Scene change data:
--- START ---
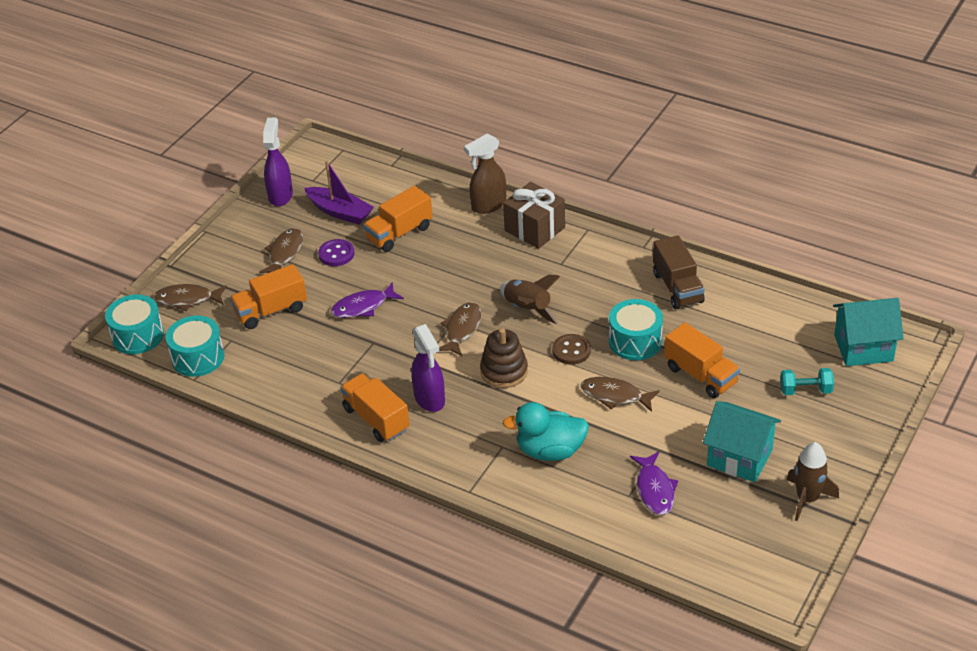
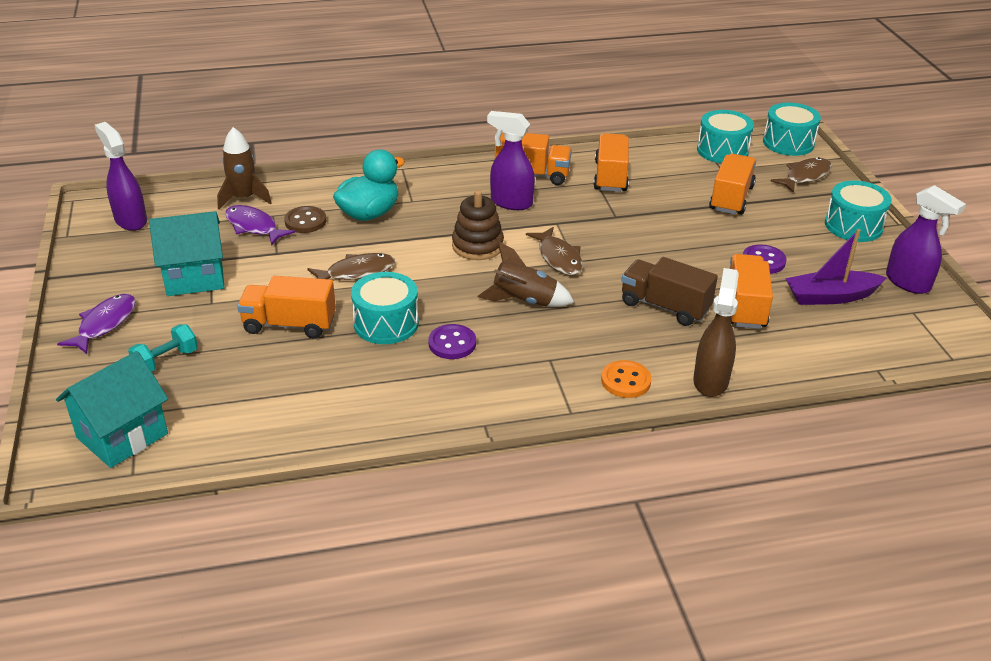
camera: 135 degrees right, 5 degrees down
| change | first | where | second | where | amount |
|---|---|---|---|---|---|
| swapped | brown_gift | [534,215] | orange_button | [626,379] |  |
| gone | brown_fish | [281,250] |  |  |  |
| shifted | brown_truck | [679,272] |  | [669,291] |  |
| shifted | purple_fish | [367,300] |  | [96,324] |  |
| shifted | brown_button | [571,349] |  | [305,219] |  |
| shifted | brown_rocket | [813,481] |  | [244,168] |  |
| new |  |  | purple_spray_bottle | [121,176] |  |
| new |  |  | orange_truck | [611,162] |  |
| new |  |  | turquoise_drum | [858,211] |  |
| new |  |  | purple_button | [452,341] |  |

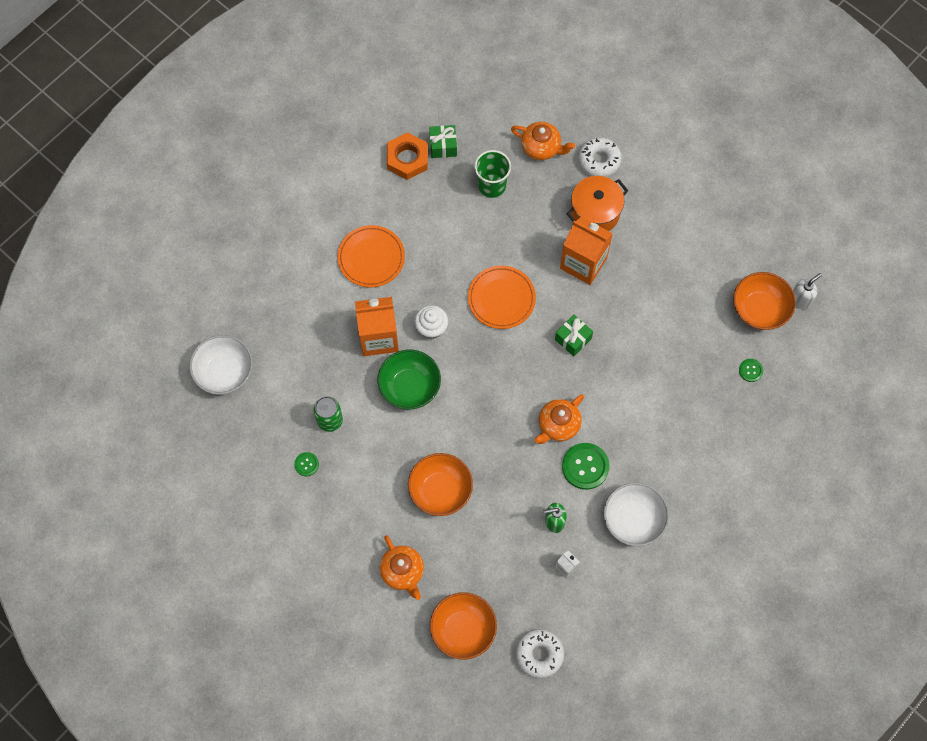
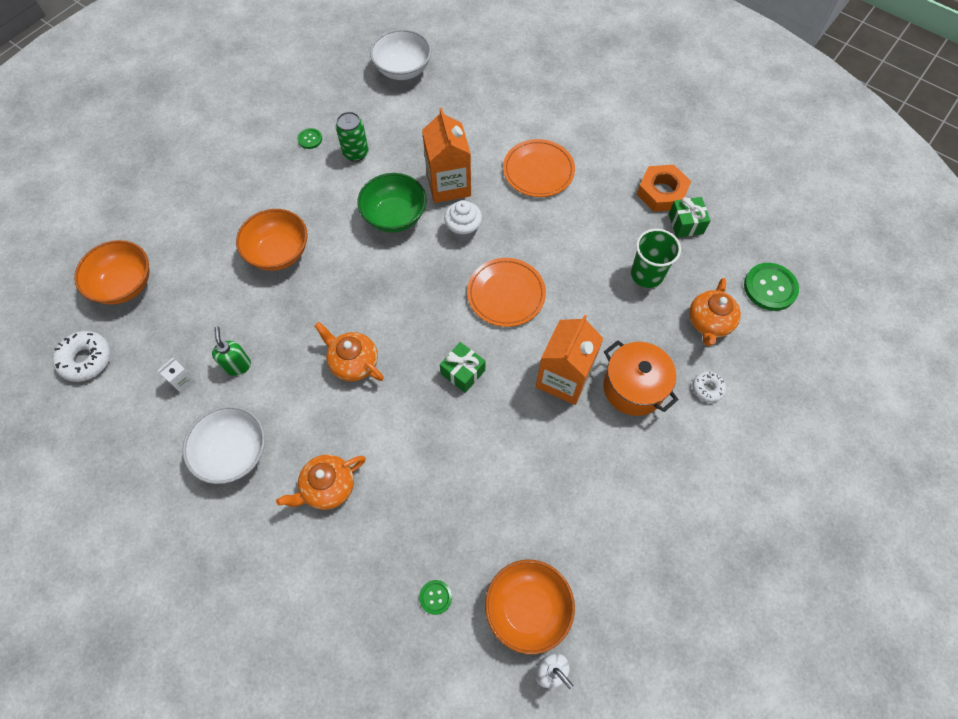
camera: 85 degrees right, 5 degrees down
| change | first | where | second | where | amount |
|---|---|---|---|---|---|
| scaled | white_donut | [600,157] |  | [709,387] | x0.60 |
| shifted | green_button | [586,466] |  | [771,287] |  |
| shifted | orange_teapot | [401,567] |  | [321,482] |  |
--- END ---
--- START ---
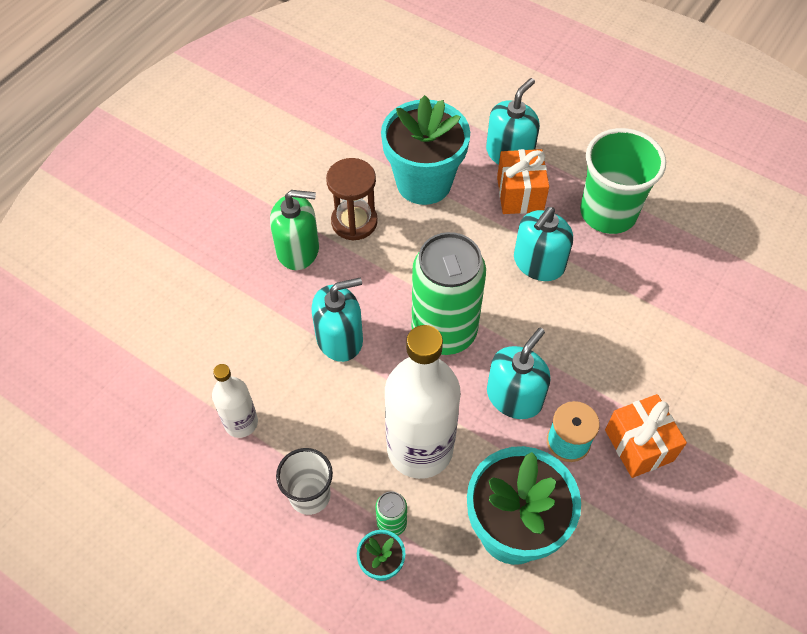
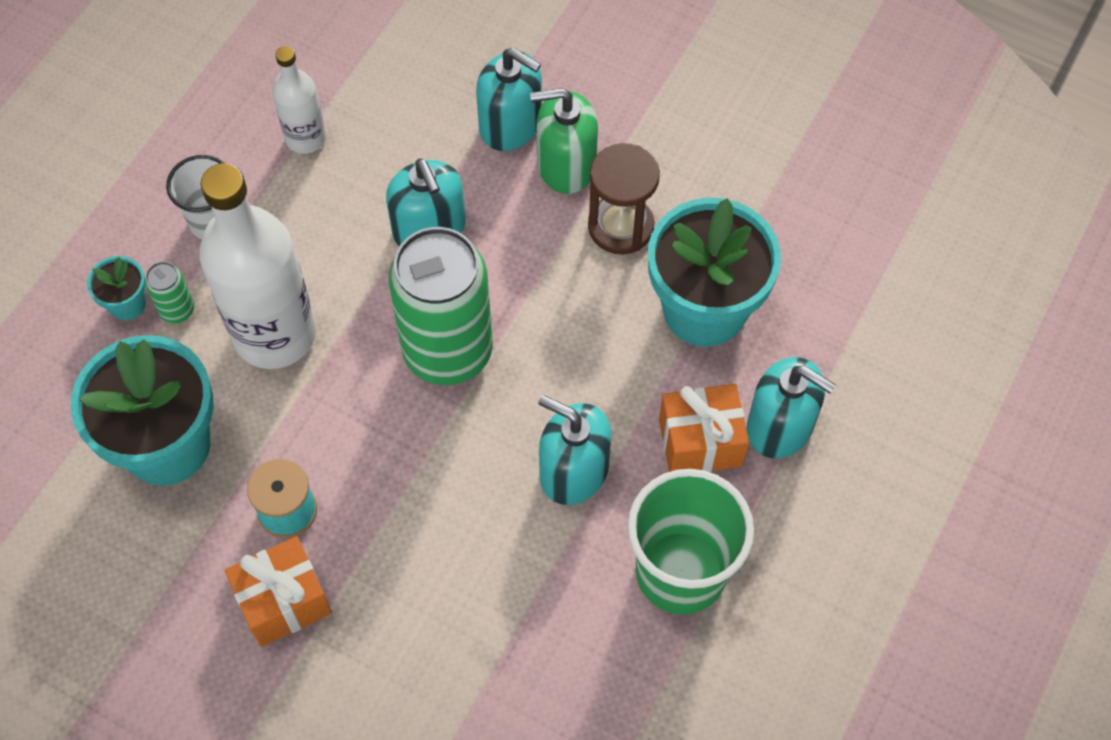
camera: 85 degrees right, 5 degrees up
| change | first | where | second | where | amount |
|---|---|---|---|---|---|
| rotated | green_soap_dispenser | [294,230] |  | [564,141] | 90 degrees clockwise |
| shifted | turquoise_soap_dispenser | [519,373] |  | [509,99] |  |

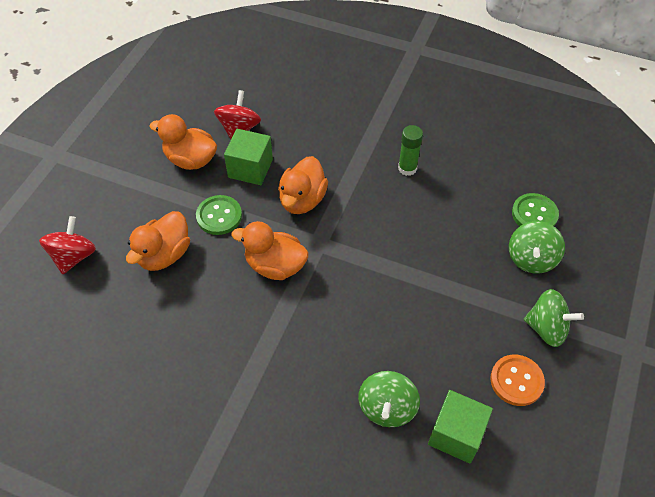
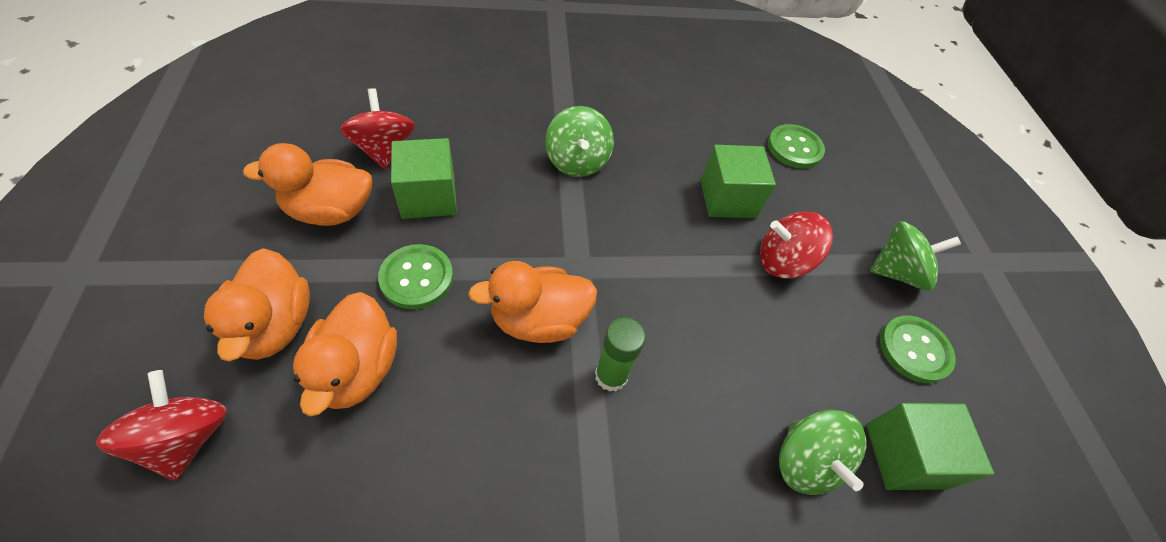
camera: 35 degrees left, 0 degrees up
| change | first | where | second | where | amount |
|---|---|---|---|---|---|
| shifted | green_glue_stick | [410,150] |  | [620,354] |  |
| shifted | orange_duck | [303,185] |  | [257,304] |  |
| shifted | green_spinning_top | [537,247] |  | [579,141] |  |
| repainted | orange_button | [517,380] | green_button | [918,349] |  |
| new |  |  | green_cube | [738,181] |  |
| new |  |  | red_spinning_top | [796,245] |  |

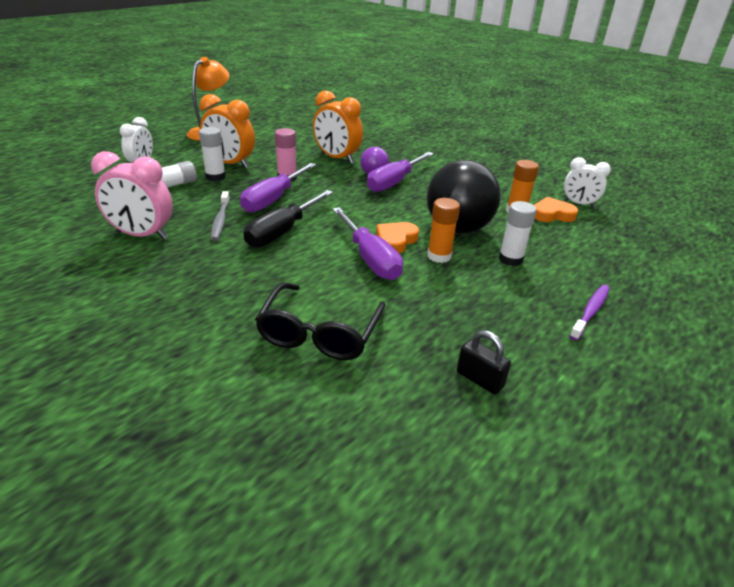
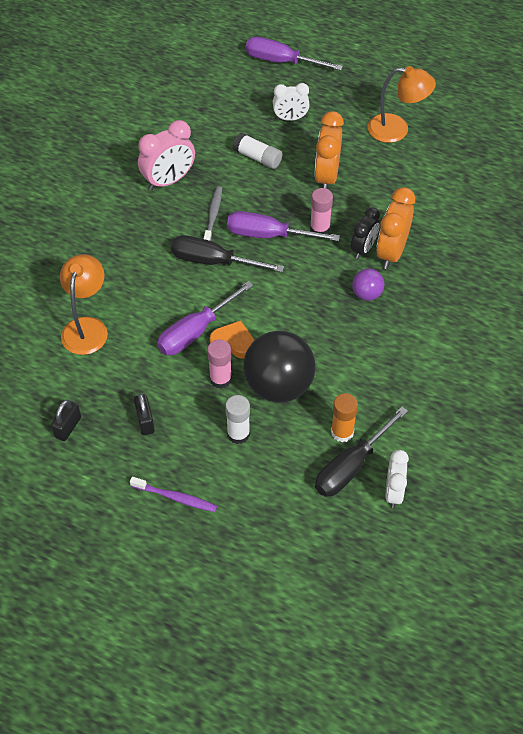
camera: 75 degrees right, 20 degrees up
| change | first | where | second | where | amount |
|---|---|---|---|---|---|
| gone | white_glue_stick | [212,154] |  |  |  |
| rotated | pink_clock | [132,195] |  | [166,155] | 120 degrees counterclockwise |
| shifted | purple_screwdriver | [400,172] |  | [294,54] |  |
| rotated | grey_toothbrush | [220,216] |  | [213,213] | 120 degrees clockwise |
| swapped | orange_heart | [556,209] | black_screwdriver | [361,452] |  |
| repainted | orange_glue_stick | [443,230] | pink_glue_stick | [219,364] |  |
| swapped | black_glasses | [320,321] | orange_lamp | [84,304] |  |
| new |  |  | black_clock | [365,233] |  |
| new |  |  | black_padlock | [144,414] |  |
--- END ---
## TASK GOAL
Proceeding from the line containing "camera: 135 degrees right, 5 degrees down" through the line containing "shifted | brown_truck", transcribe the lines above exactly, both end lines included.

## THE ANSWER
camera: 135 degrees right, 5 degrees down
| change | first | where | second | where | amount |
|---|---|---|---|---|---|
| swapped | brown_gift | [534,215] | orange_button | [626,379] |  |
| gone | brown_fish | [281,250] |  |  |  |
| shifted | brown_truck | [679,272] |  | [669,291] |  |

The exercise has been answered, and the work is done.